### [What this task involves]
In the answer, each line must appear exactly as in the records, and no picture may appear.

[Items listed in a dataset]

▬▬▬▬▬▬▬▬▬▬

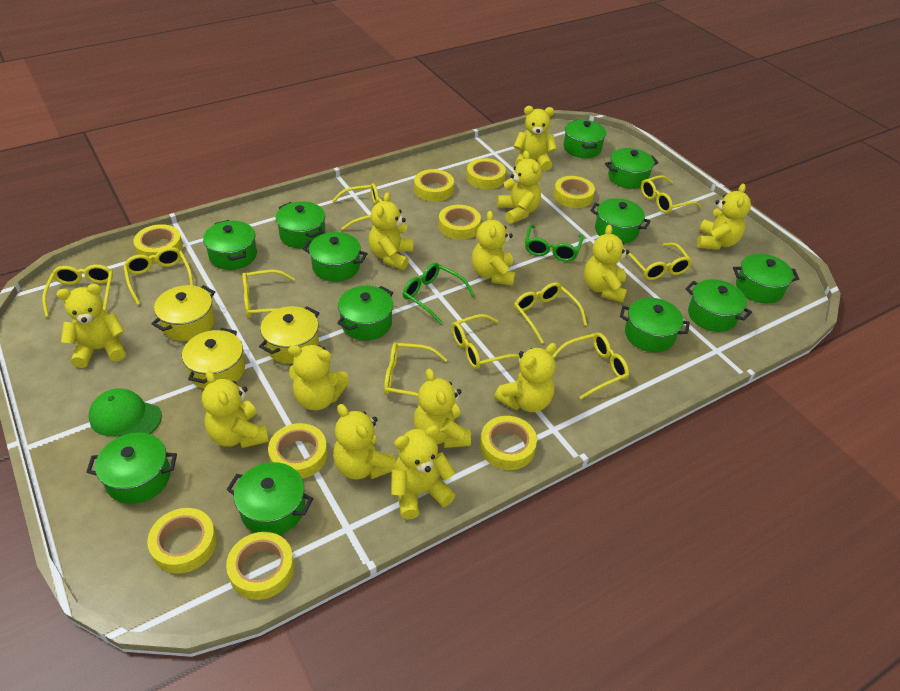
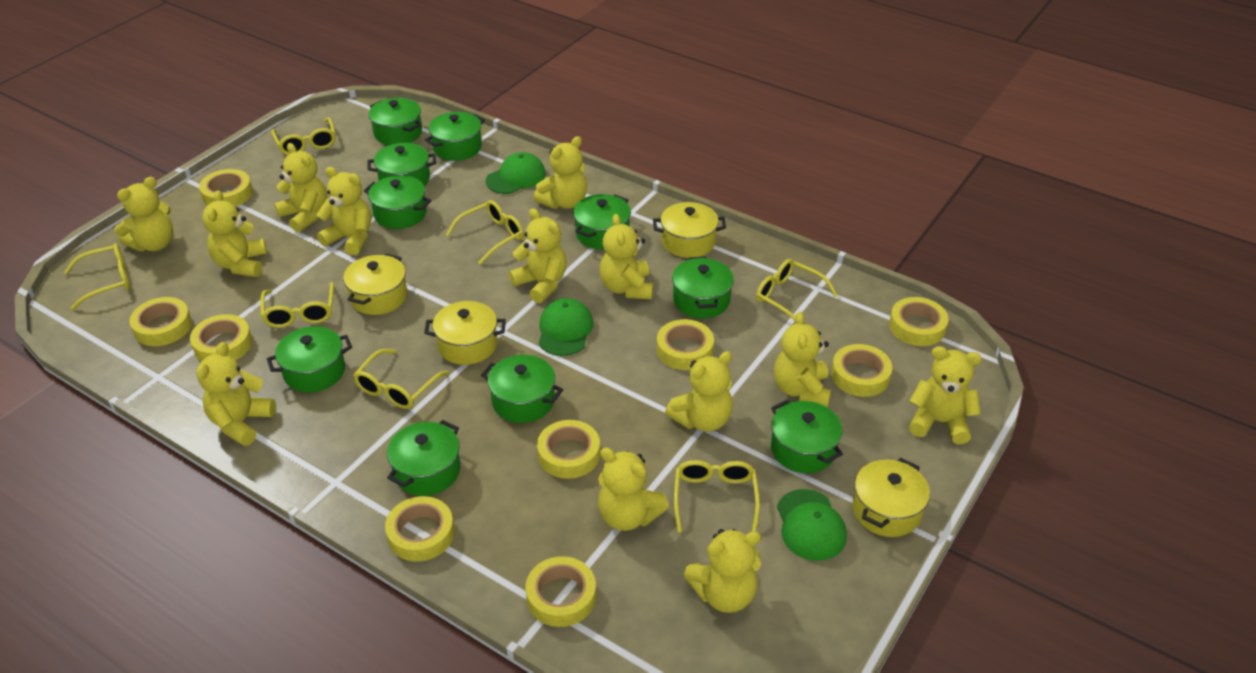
green cap: 1 -> 3
green glasses: 2 -> 0
green pot: 12 -> 10
yellow glasses: 10 -> 7
yellow pot: 3 -> 4

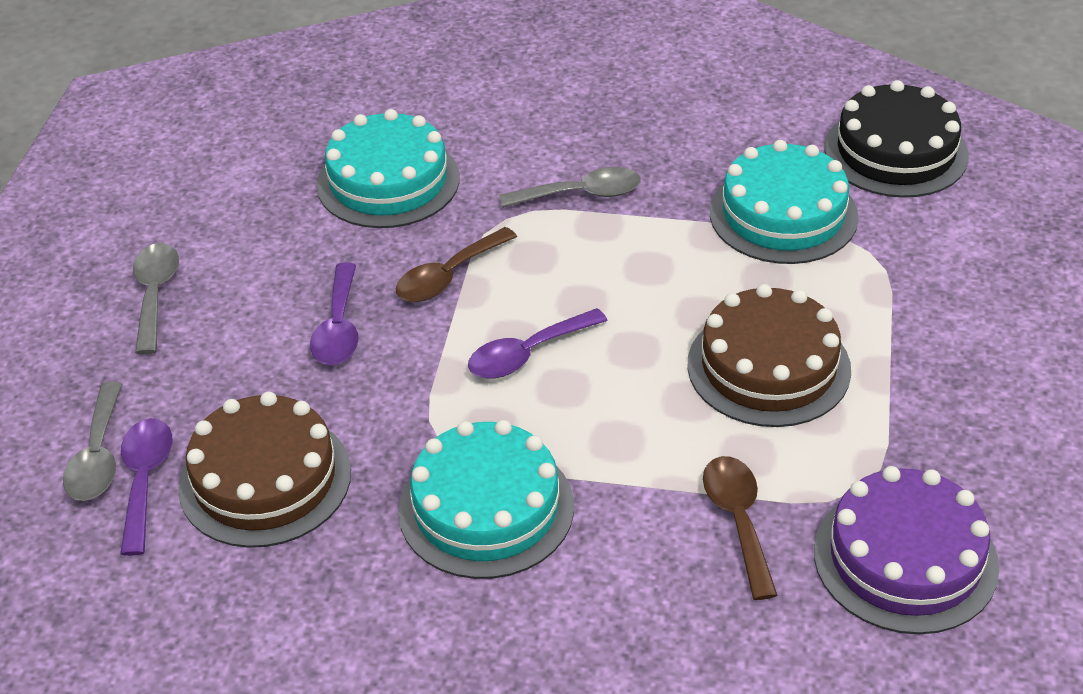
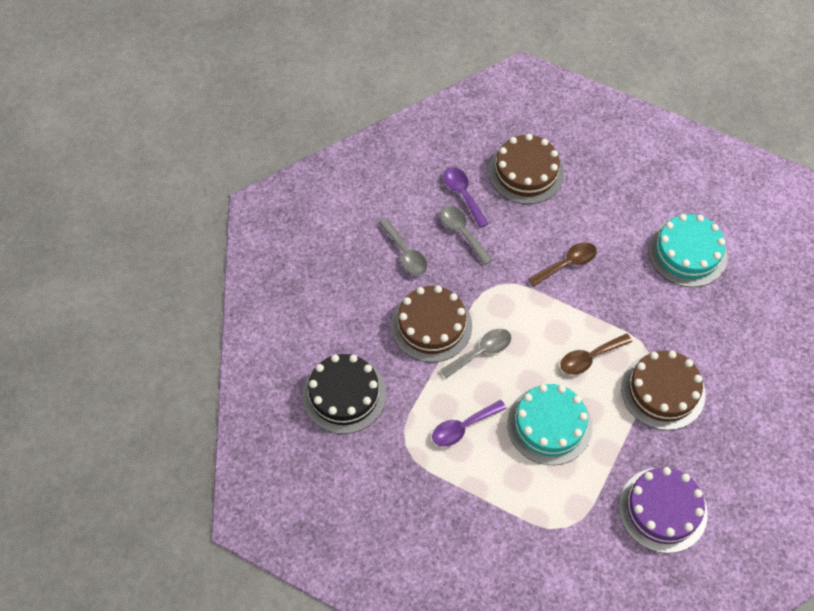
brown cake: 2 -> 3
purple spoon: 3 -> 2
turquoise cake: 3 -> 2

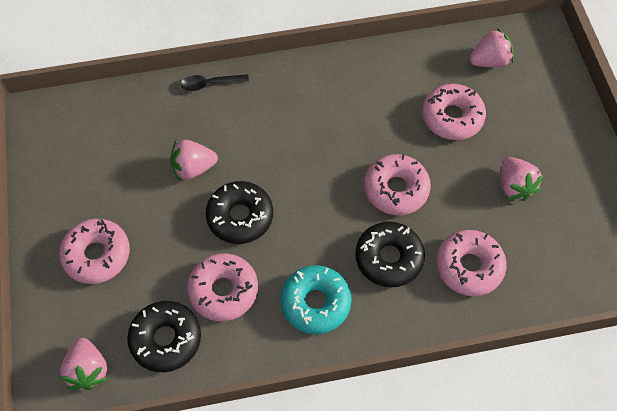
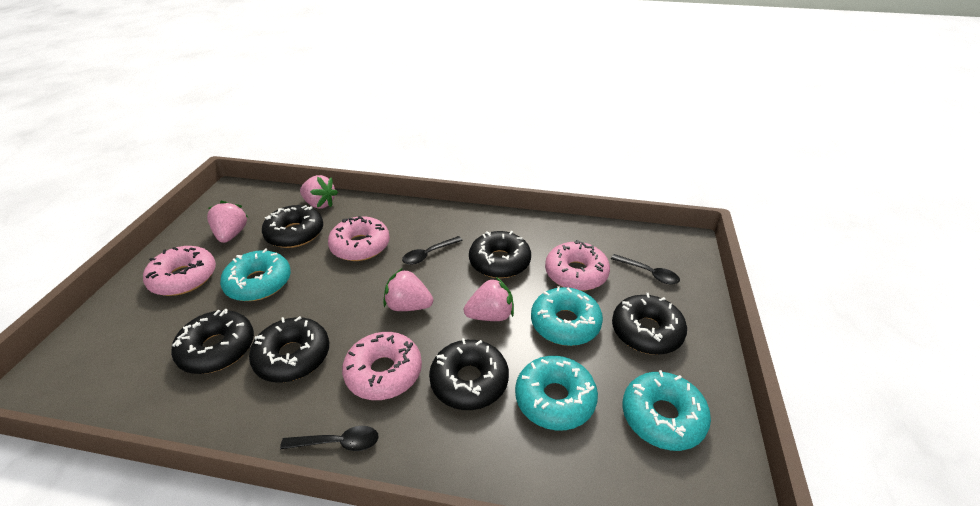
black donut: 3 -> 6
black spoon: 1 -> 3
pink donut: 5 -> 4
turquoise donut: 1 -> 4

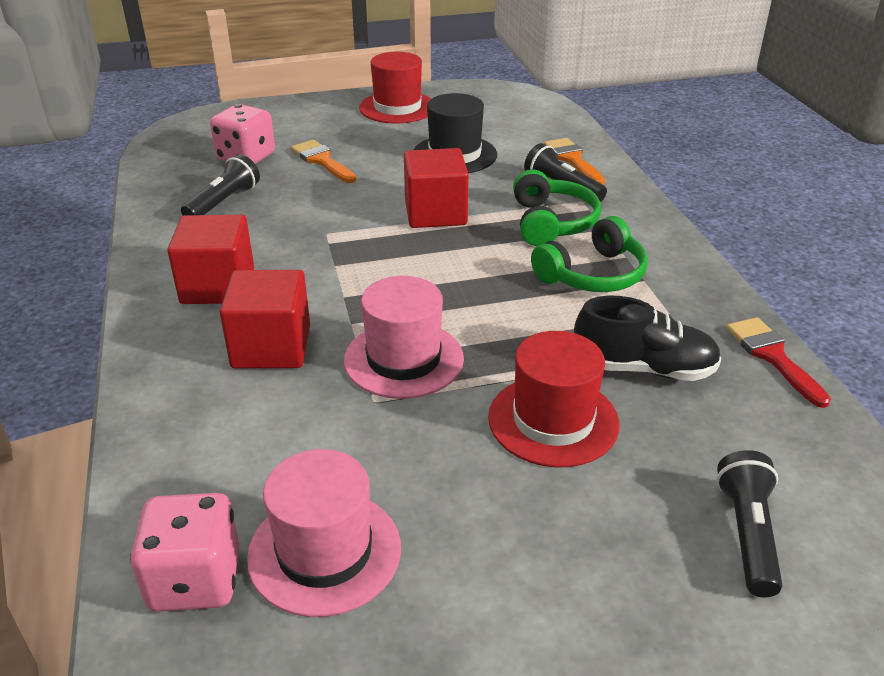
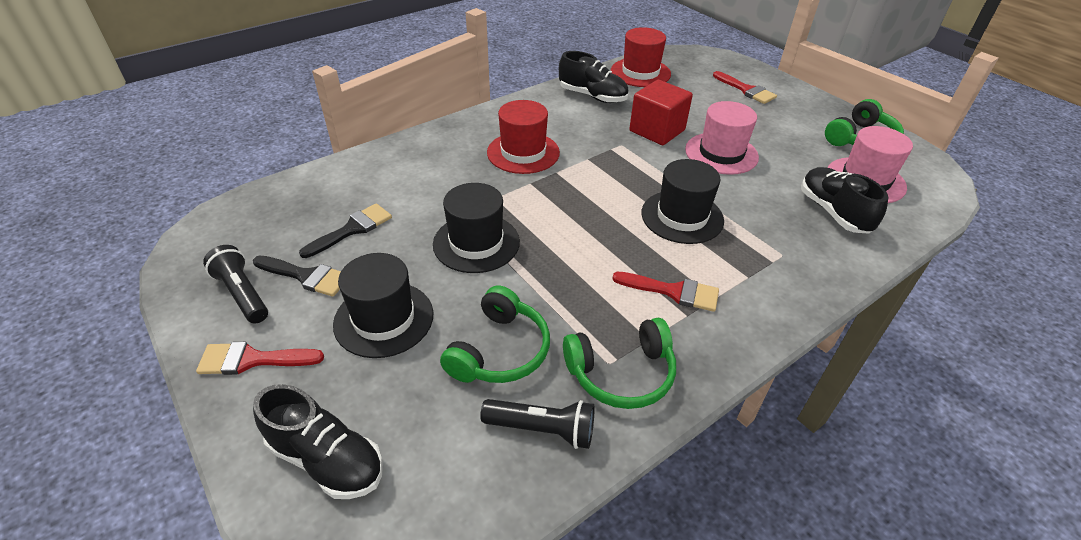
black brush: 0 -> 2
black flashlight: 3 -> 2
black hat: 1 -> 3
black shoe: 1 -> 3
green headphones: 2 -> 3
orange brush: 2 -> 0
pink dice: 2 -> 0
red brush: 1 -> 3
red cube: 3 -> 1

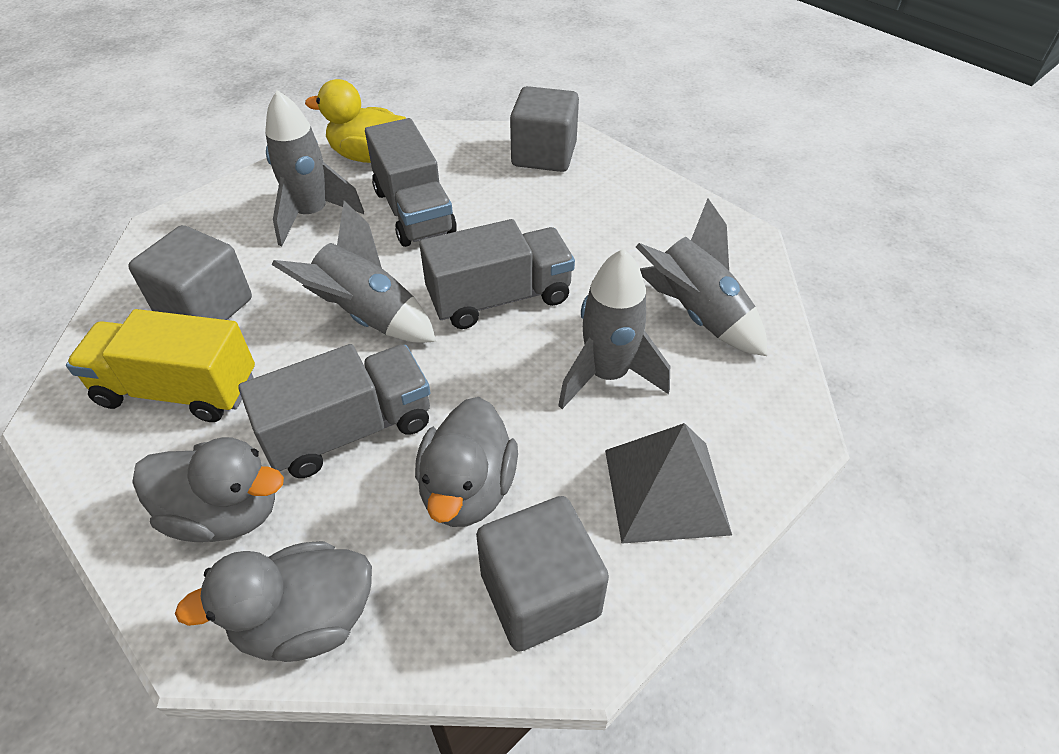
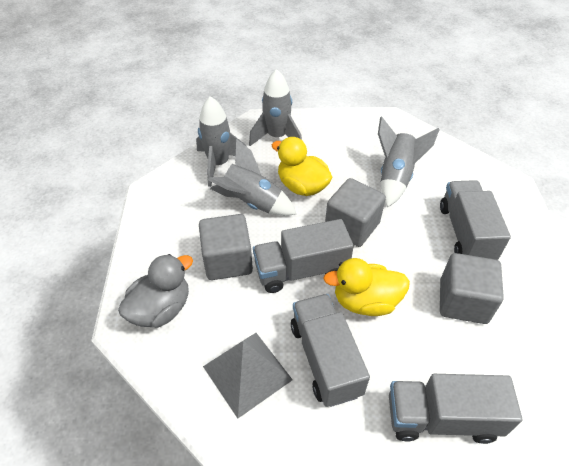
grey duck: 3 -> 1
grey truck: 3 -> 4
yellow duck: 1 -> 2
yellow truck: 1 -> 0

▬▬▬▬▬▬▬▬▬▬

### [Completed exercise]
green cap: 1 -> 3
green glasses: 2 -> 0
green pot: 12 -> 10
yellow glasses: 10 -> 7
yellow pot: 3 -> 4

brown cake: 2 -> 3
purple spoon: 3 -> 2
turquoise cake: 3 -> 2

black donut: 3 -> 6
black spoon: 1 -> 3
pink donut: 5 -> 4
turquoise donut: 1 -> 4

black brush: 0 -> 2
black flashlight: 3 -> 2
black hat: 1 -> 3
black shoe: 1 -> 3
green headphones: 2 -> 3
orange brush: 2 -> 0
pink dice: 2 -> 0
red brush: 1 -> 3
red cube: 3 -> 1

grey duck: 3 -> 1
grey truck: 3 -> 4
yellow duck: 1 -> 2
yellow truck: 1 -> 0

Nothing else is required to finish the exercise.